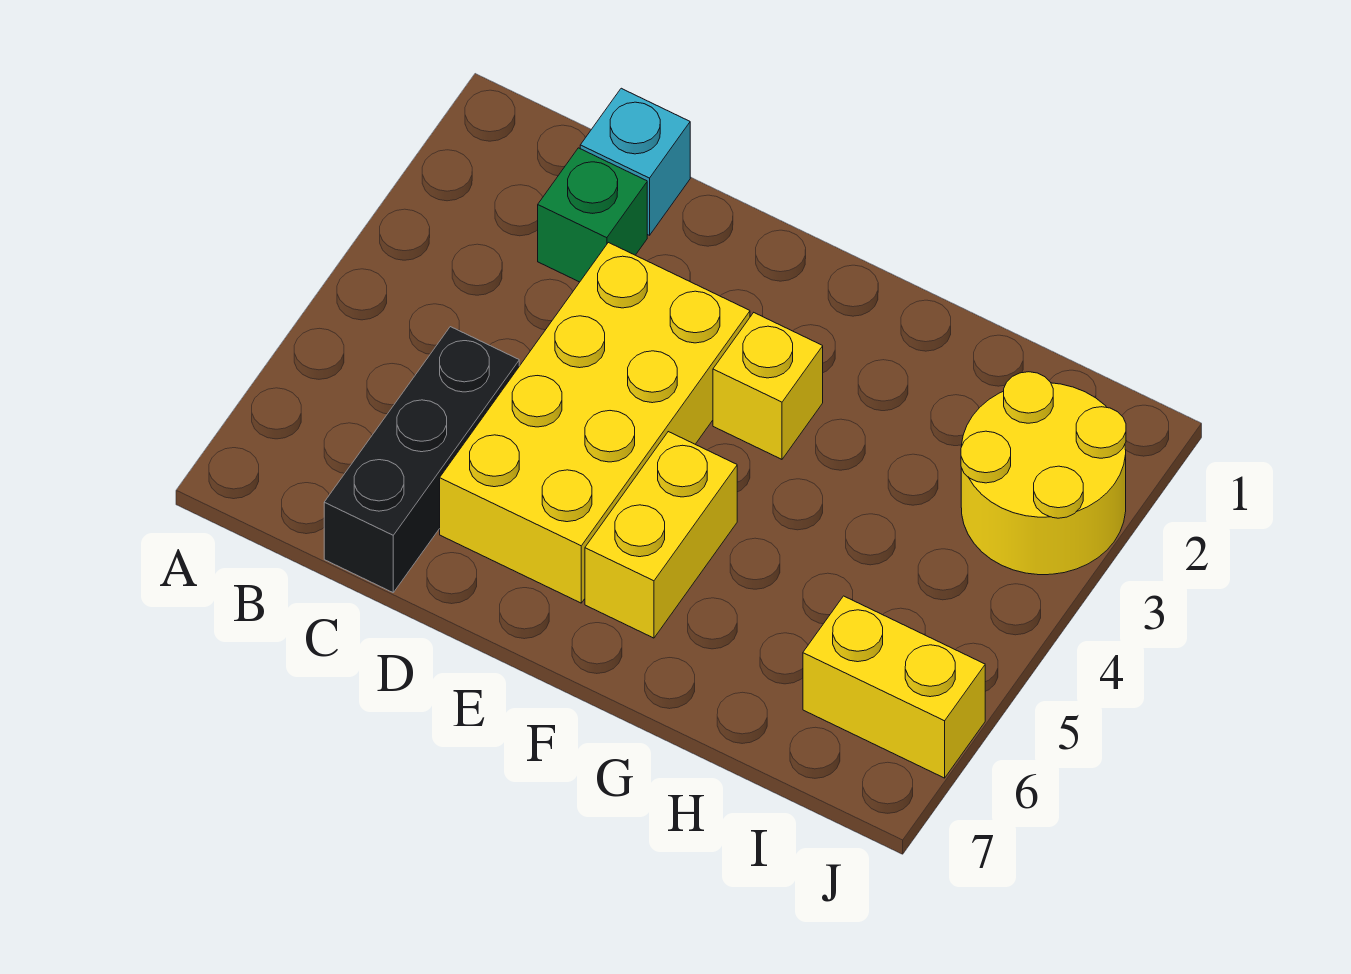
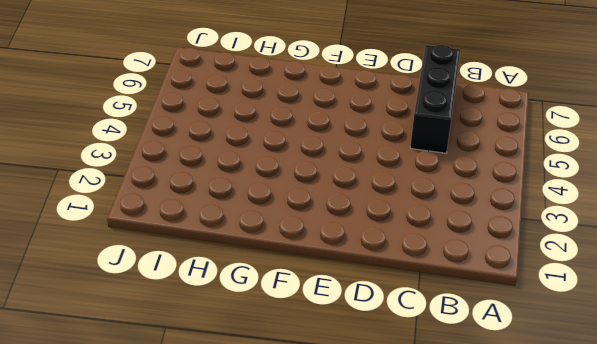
none -> cyan brick C1 level 1
none -> green brick C2 level 1

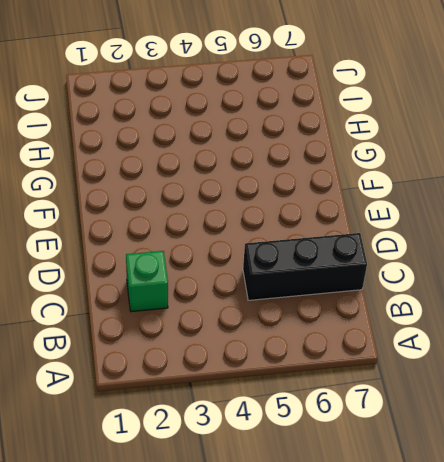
none -> cyan brick C1 level 1
none -> yellow brick D3:E6 level 1

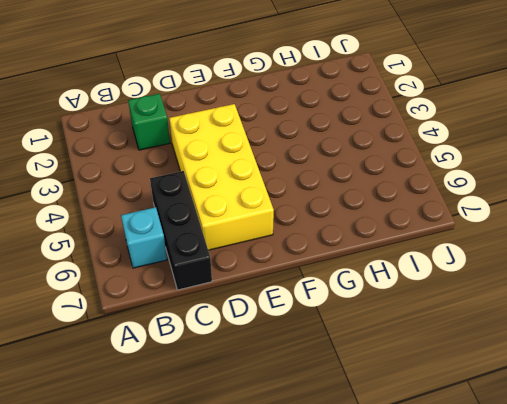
cyan brick B6 level 1 -> cyan brick C1 level 1
none -> yellow brick F3 level 1
none -> yellow brick F5:F6 level 1

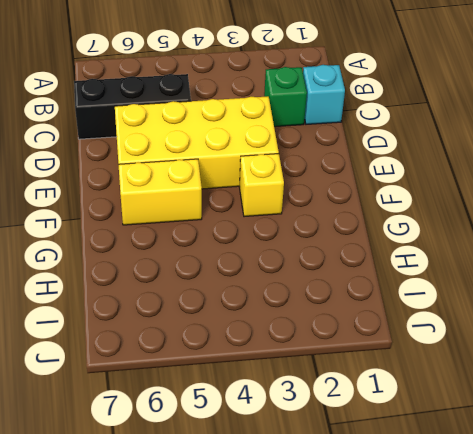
none -> yellow round brick I2:J3 level 1
none -> yellow brick I6:J6 level 1

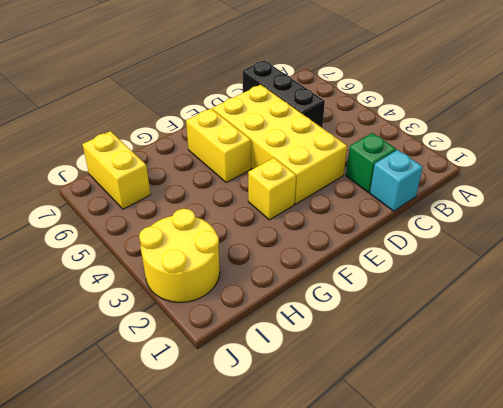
yellow brick I6:I7 level 1 -> yellow brick I6:J6 level 1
========================
**PROBLEM TO WORK ON:**
Give back an exact copy of only the lines from the one with "none -> yellow brick F5:F6 level 1" through the final line of the material, both included. Pictures do not belong in it.

**RESPONSE AREA:**
none -> yellow brick F5:F6 level 1

none -> yellow round brick I2:J3 level 1
none -> yellow brick I6:J6 level 1

yellow brick I6:I7 level 1 -> yellow brick I6:J6 level 1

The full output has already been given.